*Task description:* Copy the data that follows, character for character, minus the pictures.
Given information section start
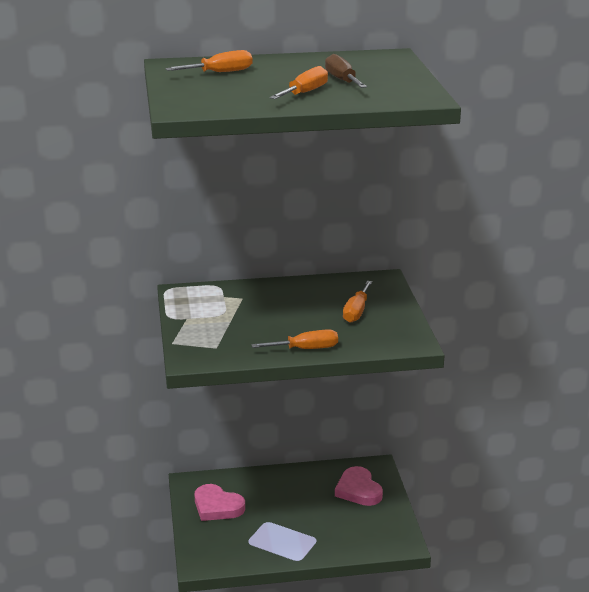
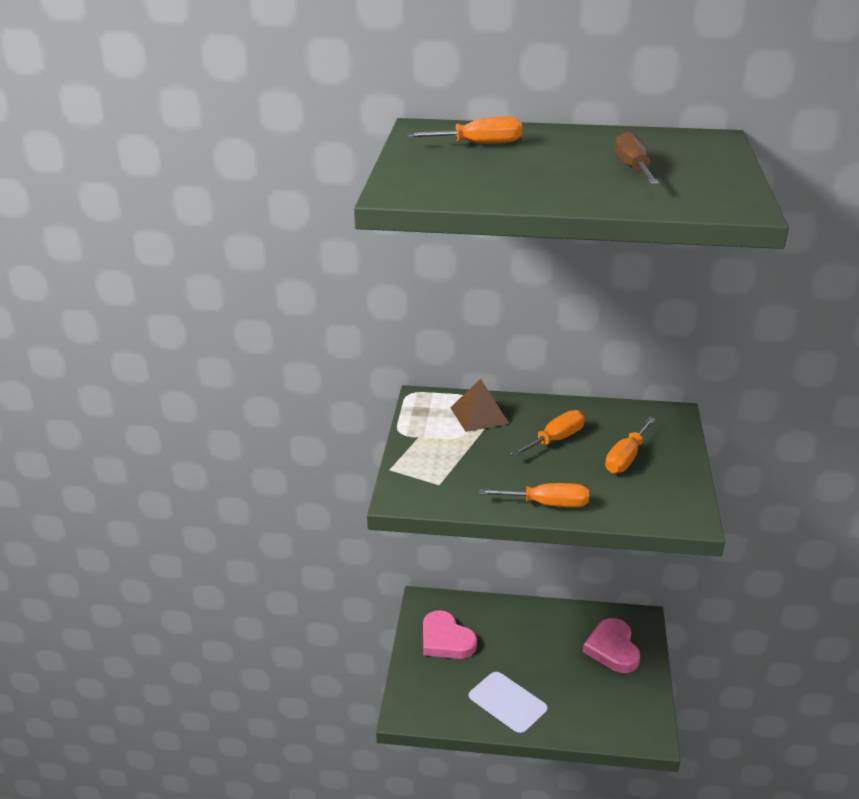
camera: 15 degrees right, 5 degrees up
orange screwdriver [270,66,328,99] -> orange screwdriver moved to [510,410,585,457]
none -> brown pyramid [450,379,509,432]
Given information section end
*The completed task:*
camera: 15 degrees right, 5 degrees up
orange screwdriver [270,66,328,99] -> orange screwdriver moved to [510,410,585,457]
none -> brown pyramid [450,379,509,432]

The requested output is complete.